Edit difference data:

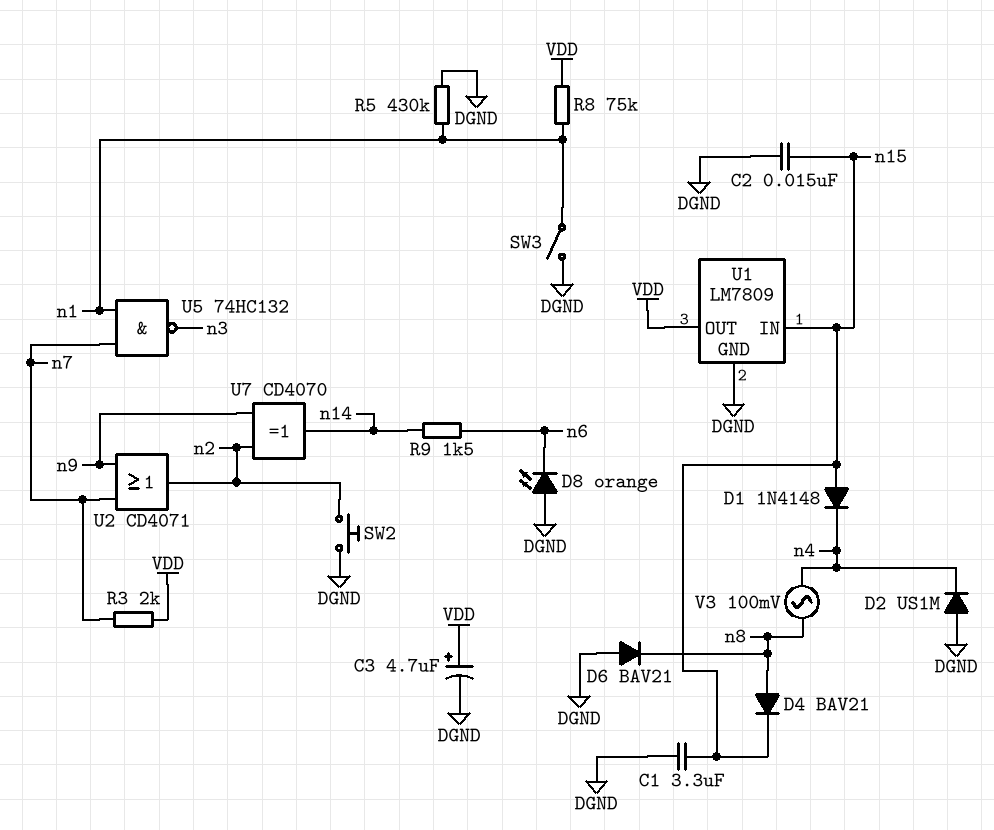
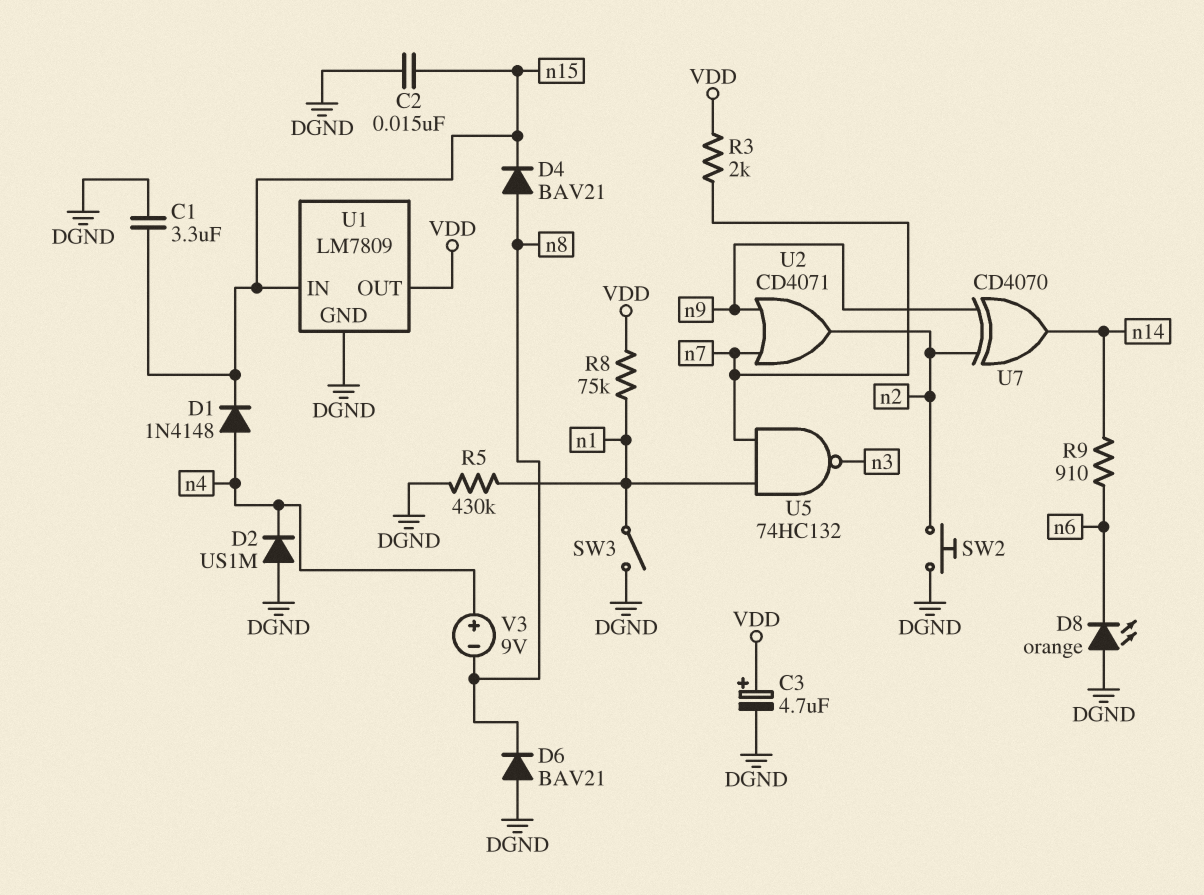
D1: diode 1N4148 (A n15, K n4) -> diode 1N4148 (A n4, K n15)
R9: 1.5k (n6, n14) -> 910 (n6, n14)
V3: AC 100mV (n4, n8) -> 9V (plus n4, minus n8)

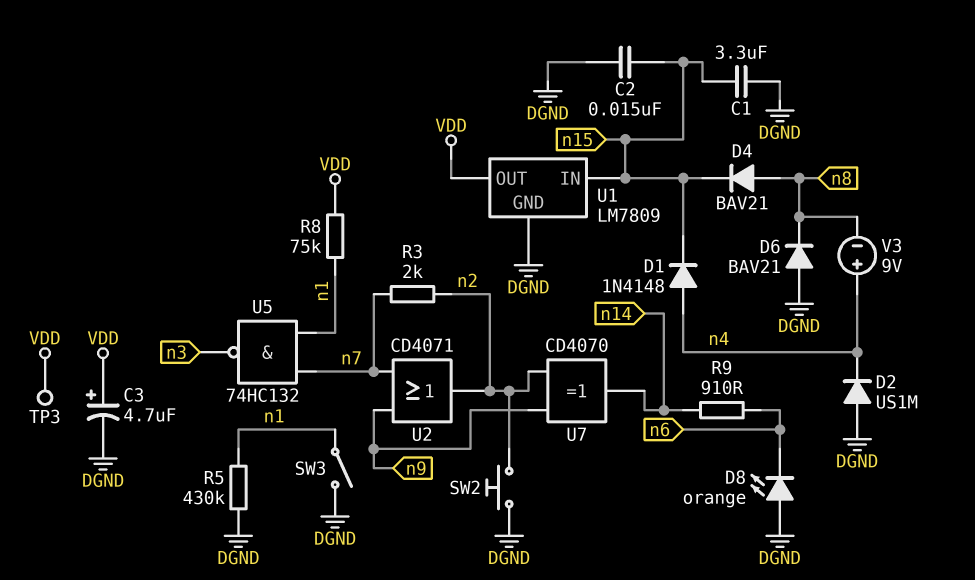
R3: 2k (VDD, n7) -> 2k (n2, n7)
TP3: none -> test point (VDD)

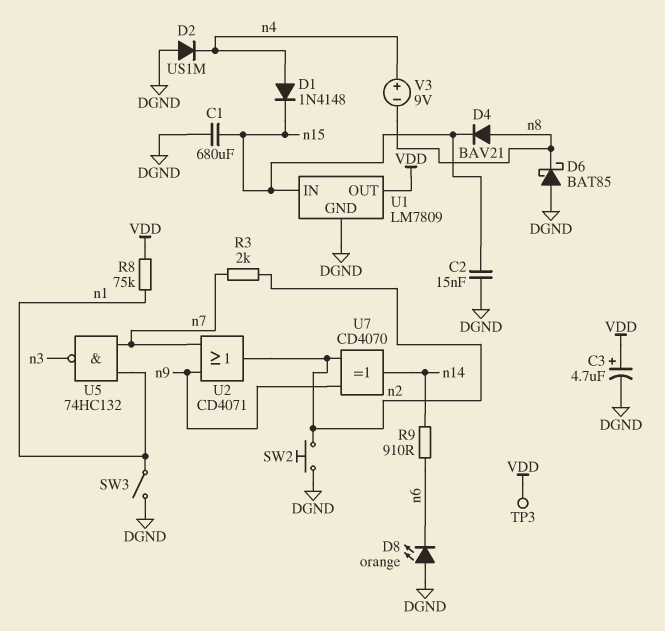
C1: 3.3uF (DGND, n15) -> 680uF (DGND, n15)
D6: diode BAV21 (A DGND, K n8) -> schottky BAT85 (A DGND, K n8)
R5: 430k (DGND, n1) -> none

PROBLEM DETAILS:
Bring together all lines of the entries above in which the string "DGND" occurs.

WRITTEN REPLY:
C1: 3.3uF (DGND, n15) -> 680uF (DGND, n15)
D6: diode BAV21 (A DGND, K n8) -> schottky BAT85 (A DGND, K n8)
R5: 430k (DGND, n1) -> none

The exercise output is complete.